■ **WHAT YOU NEED TO DO**
Every line of the records below from the line with "blue brick A8 level 2 -> tan brick A8 level 2" up to and including the line with "none -> brown cone A8 level 3" must be reproduced exactly, and no line outside that range.

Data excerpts
BEGIN

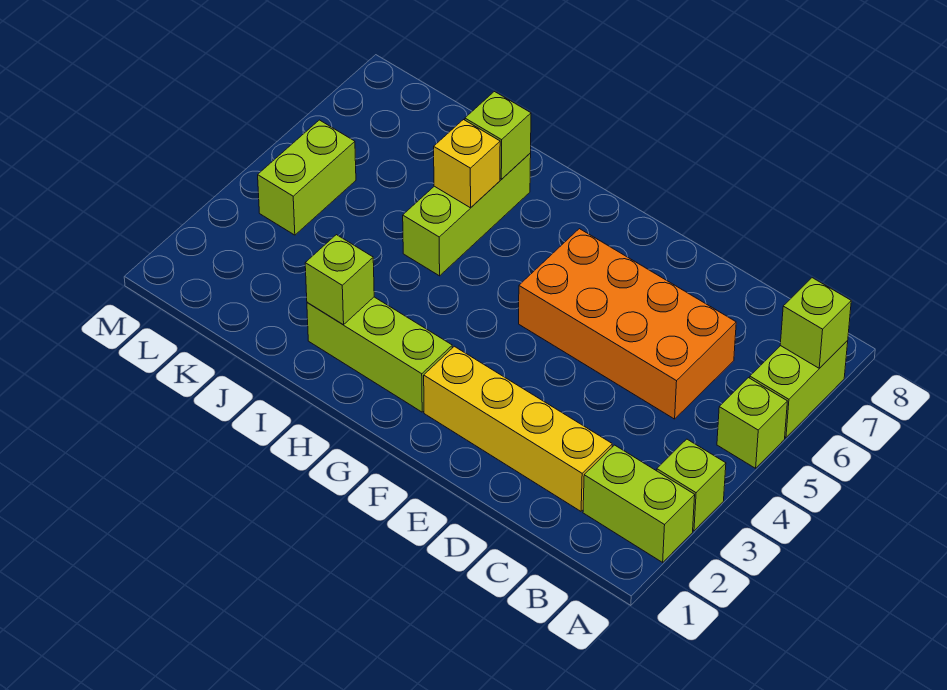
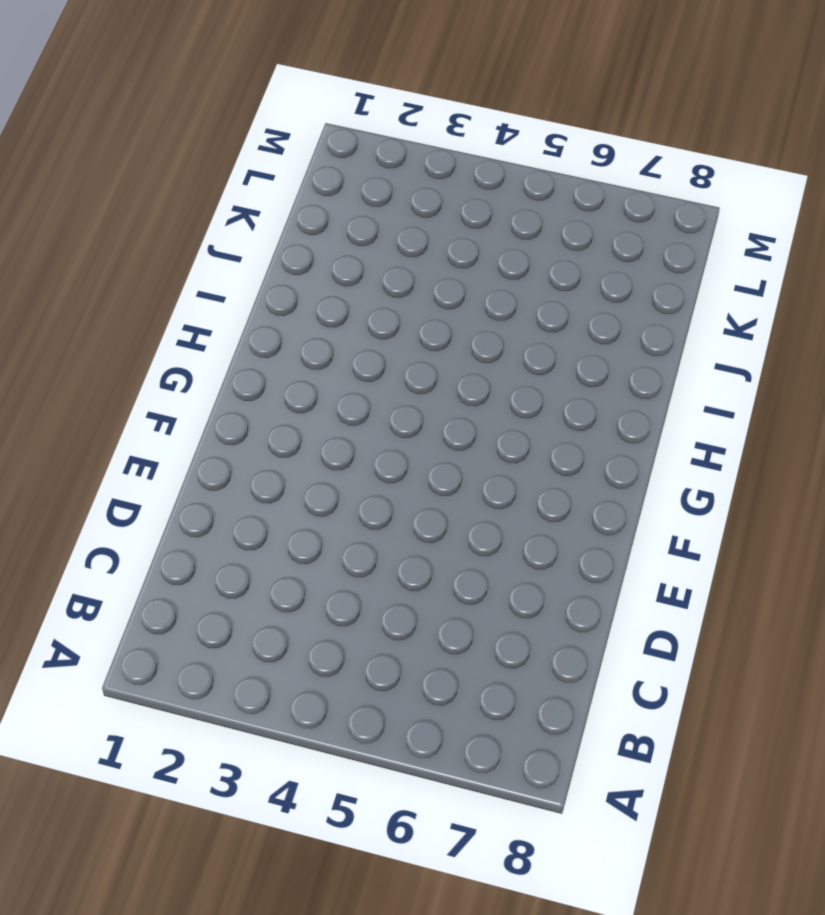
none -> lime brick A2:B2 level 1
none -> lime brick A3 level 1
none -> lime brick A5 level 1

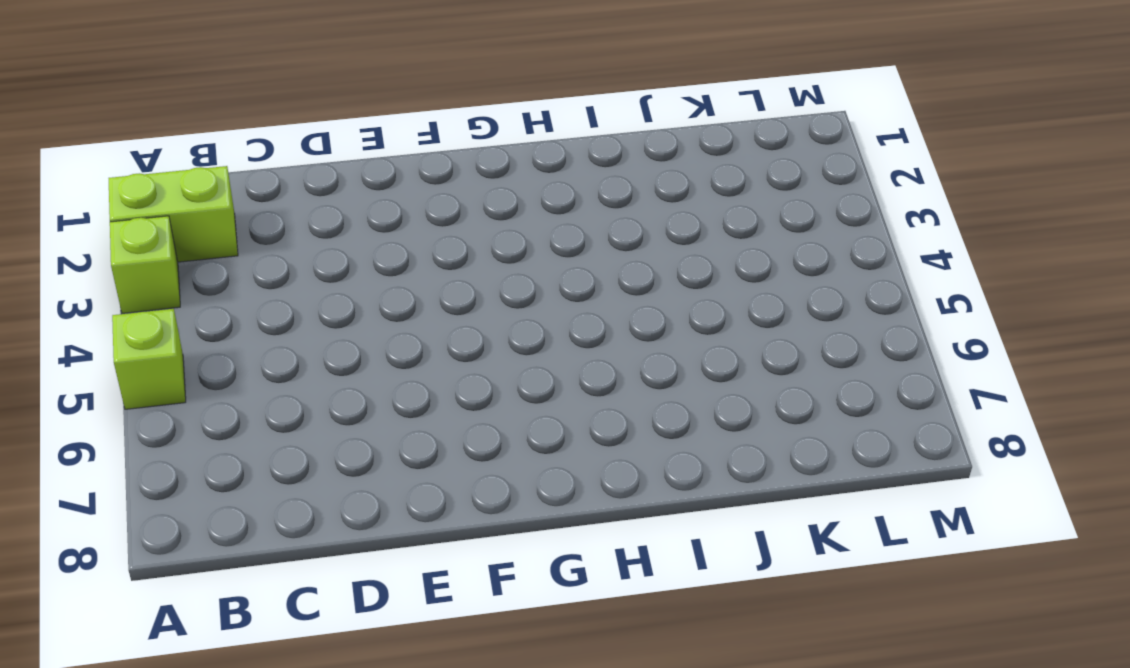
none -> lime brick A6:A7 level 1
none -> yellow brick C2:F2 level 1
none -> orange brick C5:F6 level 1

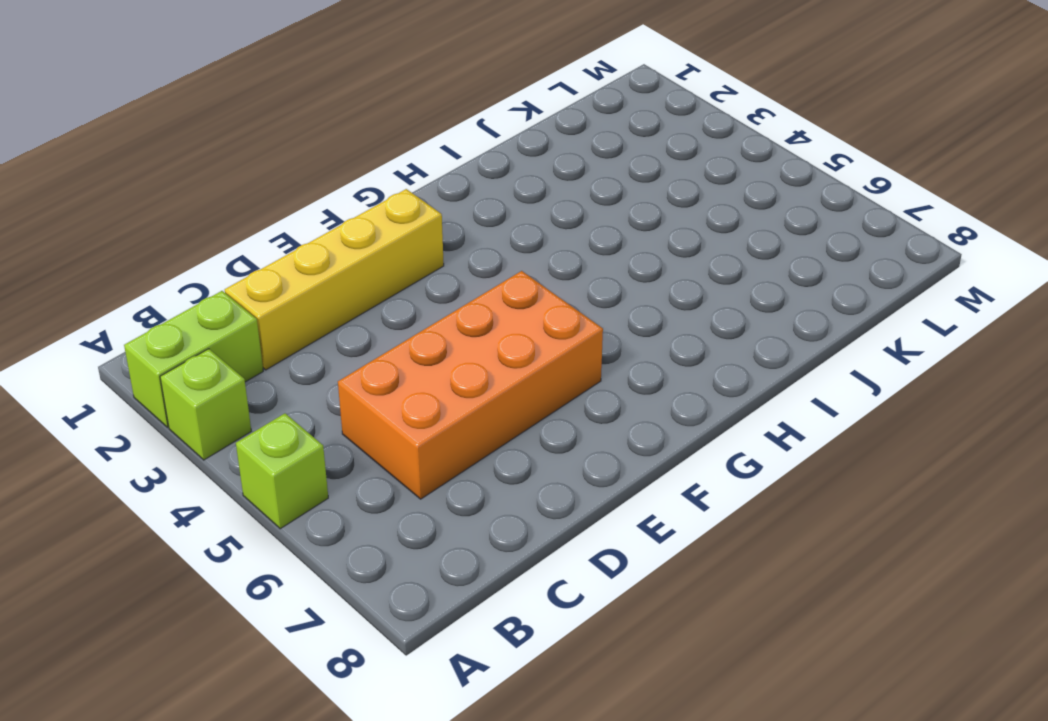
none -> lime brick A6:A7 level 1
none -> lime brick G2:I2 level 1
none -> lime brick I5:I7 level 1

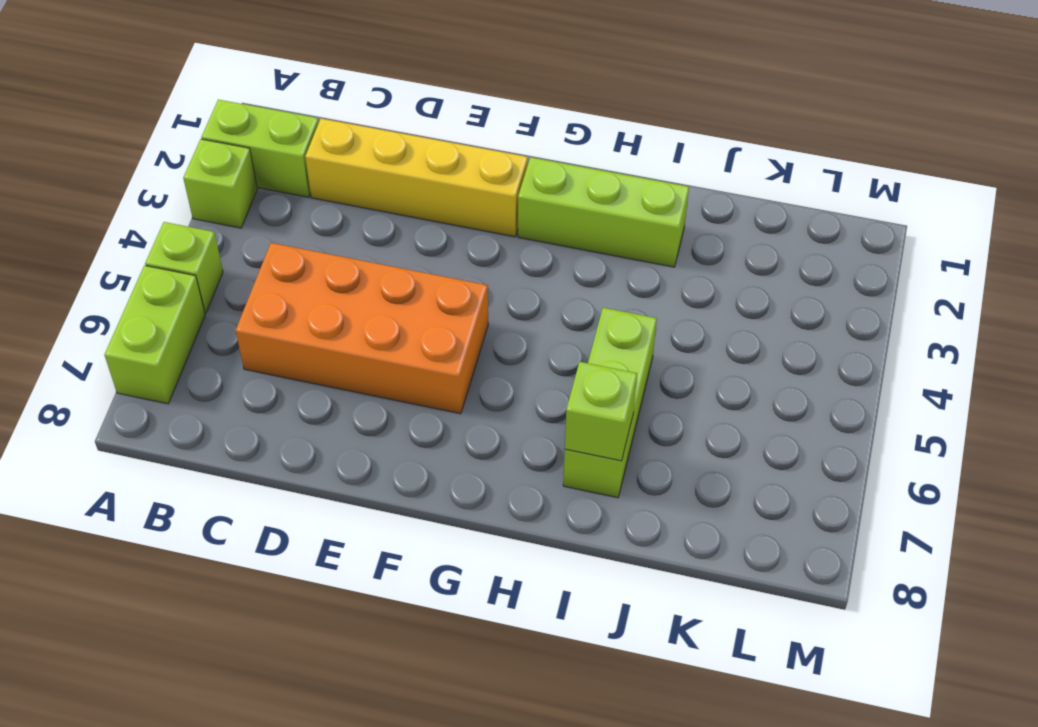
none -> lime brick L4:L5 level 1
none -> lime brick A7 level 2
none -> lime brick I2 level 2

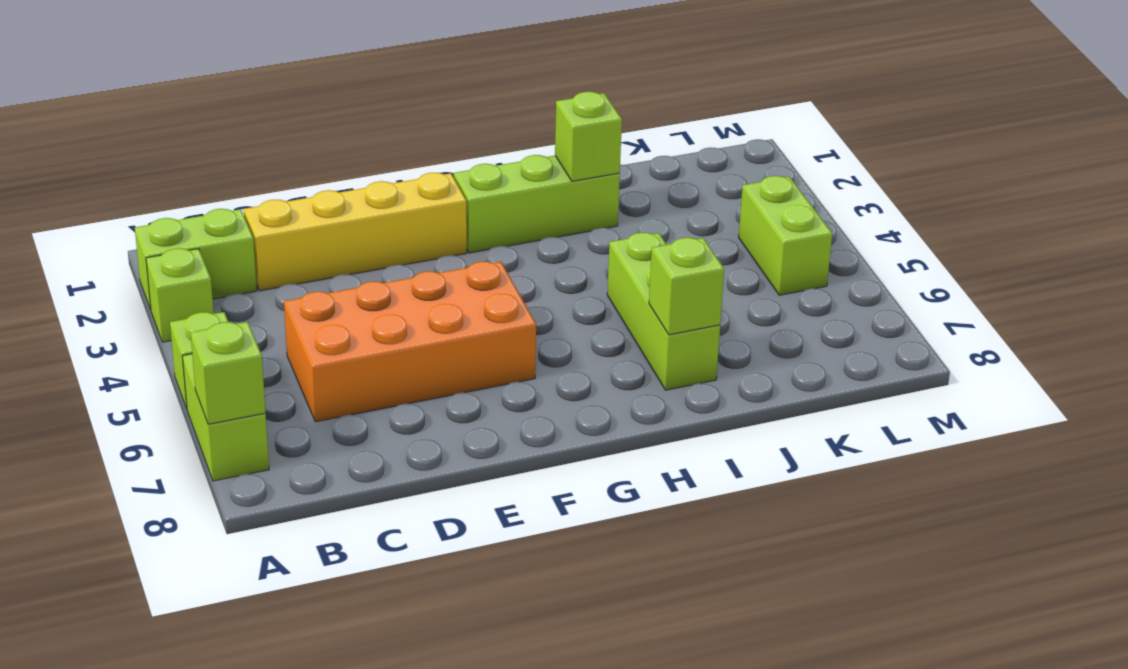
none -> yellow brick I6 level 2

END
BEGIN

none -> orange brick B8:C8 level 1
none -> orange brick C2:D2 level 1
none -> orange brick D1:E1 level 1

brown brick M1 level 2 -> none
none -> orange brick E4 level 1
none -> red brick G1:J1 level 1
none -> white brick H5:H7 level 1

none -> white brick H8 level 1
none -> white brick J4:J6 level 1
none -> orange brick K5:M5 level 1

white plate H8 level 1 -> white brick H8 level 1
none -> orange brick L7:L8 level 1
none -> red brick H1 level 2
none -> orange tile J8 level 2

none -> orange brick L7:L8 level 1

END
BEGIN

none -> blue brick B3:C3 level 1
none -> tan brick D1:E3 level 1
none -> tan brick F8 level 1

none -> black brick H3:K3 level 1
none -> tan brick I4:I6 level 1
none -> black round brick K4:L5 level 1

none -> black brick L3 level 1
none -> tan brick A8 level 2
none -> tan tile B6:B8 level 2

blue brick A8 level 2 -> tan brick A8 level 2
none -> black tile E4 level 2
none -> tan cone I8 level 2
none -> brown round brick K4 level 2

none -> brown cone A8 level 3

END

■ **OUTPUT OF THE TASK**
blue brick A8 level 2 -> tan brick A8 level 2
none -> black tile E4 level 2
none -> tan cone I8 level 2
none -> brown round brick K4 level 2

none -> brown cone A8 level 3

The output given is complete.